## WORK TASK
Transcribe the listing underneath, keeping each word exact and omitting the images.

## DATASET SECTION
::::::

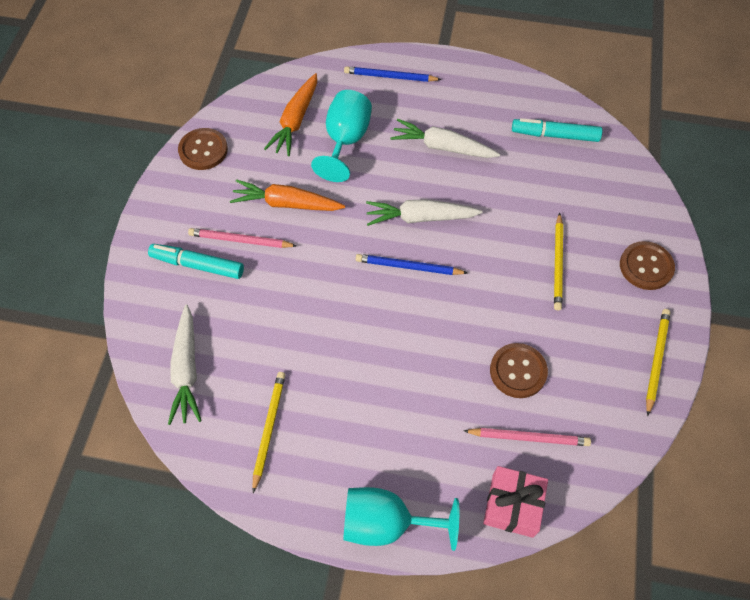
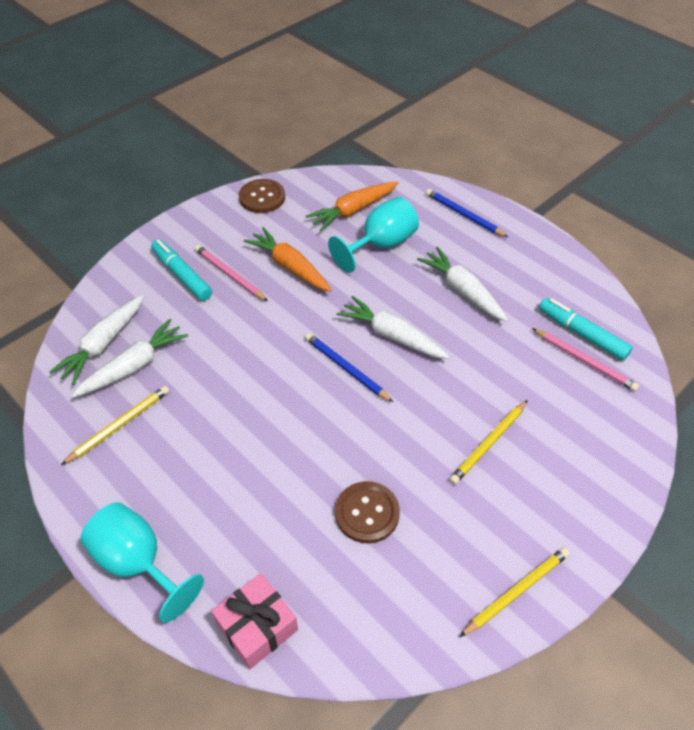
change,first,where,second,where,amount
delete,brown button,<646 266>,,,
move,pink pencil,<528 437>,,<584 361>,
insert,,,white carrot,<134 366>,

::::::

## PROBLEM SOLUTION
change,first,where,second,where,amount
delete,brown button,<646 266>,,,
move,pink pencil,<528 437>,,<584 361>,
insert,,,white carrot,<134 366>,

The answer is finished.